_ACTIVITY_
Filter the entries below, keeping only lines with the word "boat".

____ SUPPLIED RECORDS

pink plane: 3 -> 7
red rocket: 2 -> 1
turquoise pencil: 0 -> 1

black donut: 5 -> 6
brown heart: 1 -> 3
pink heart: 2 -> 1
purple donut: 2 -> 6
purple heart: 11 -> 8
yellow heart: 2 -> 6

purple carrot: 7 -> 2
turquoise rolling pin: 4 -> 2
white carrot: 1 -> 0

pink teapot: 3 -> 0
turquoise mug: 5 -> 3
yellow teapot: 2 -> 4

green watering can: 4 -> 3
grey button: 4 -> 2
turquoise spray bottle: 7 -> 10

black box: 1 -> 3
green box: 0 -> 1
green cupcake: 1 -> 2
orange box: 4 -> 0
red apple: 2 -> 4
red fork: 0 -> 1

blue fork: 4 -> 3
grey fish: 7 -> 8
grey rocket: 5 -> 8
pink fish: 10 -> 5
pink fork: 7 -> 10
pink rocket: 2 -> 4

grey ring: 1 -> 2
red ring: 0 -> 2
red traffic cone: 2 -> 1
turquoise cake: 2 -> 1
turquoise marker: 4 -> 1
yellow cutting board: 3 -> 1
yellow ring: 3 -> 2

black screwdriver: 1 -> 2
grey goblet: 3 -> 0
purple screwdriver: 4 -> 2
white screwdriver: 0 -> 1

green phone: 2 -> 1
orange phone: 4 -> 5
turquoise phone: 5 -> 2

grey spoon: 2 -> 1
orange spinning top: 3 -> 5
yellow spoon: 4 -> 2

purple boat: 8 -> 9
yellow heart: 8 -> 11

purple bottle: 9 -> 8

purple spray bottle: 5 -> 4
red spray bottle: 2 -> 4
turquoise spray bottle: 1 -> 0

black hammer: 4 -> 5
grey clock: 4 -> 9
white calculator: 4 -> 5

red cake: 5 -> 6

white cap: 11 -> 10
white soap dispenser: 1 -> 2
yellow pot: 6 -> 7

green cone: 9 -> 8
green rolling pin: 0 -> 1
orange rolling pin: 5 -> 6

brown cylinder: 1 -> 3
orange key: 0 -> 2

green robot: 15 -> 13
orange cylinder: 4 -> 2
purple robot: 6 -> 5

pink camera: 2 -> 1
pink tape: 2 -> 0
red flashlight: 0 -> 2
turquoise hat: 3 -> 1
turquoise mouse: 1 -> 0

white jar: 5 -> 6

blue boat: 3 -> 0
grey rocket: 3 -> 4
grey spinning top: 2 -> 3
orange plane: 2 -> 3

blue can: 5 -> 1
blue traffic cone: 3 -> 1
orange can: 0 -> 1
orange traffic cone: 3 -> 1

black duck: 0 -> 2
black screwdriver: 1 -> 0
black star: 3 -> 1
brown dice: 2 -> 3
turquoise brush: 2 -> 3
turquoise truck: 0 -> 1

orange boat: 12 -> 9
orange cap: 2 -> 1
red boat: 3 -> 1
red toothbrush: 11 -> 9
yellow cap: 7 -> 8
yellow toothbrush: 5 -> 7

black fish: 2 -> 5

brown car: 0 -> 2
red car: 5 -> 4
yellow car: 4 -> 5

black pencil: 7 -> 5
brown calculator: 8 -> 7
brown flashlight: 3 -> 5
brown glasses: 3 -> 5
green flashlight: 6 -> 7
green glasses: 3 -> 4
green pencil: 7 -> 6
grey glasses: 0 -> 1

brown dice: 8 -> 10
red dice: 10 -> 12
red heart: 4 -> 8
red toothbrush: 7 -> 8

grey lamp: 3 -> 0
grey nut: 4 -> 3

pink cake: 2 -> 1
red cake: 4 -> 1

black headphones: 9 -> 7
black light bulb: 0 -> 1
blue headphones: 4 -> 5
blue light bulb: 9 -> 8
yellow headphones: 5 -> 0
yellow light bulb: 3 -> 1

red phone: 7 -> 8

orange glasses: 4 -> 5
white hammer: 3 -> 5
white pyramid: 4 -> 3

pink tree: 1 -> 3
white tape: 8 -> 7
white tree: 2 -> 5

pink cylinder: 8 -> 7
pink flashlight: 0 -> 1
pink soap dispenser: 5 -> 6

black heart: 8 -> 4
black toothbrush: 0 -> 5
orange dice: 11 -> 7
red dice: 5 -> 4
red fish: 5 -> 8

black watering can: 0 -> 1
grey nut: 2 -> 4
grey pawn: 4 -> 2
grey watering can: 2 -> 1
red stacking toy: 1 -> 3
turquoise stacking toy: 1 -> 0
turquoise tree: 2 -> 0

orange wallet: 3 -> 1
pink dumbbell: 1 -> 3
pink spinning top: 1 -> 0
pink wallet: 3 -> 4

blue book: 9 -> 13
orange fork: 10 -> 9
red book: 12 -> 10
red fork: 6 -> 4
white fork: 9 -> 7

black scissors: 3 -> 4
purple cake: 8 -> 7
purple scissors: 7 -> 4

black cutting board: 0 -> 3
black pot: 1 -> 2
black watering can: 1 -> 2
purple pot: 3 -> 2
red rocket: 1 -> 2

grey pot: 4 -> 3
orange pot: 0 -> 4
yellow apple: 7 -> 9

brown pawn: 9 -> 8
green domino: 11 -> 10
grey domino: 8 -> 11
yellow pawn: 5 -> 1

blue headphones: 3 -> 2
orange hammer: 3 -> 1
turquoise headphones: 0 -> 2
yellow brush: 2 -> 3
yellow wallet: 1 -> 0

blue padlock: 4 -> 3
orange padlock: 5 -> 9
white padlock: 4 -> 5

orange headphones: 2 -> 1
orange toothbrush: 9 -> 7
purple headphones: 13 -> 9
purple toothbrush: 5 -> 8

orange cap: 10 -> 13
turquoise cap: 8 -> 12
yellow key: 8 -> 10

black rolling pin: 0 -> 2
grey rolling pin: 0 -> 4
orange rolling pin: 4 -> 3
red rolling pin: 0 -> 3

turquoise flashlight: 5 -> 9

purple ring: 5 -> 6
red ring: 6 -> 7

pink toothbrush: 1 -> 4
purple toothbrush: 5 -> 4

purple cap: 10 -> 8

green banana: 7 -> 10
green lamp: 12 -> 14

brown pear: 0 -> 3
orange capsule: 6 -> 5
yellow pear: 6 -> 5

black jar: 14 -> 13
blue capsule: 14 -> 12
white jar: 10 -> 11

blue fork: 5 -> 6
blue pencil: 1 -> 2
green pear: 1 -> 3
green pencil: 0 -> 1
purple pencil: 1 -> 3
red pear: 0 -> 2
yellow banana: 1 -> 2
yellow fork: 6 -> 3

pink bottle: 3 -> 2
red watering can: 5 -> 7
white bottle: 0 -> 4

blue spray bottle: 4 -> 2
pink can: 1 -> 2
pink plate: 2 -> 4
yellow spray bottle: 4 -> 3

________

_RESPONSE FOR THIS EXERCISE_
purple boat: 8 -> 9
blue boat: 3 -> 0
orange boat: 12 -> 9
red boat: 3 -> 1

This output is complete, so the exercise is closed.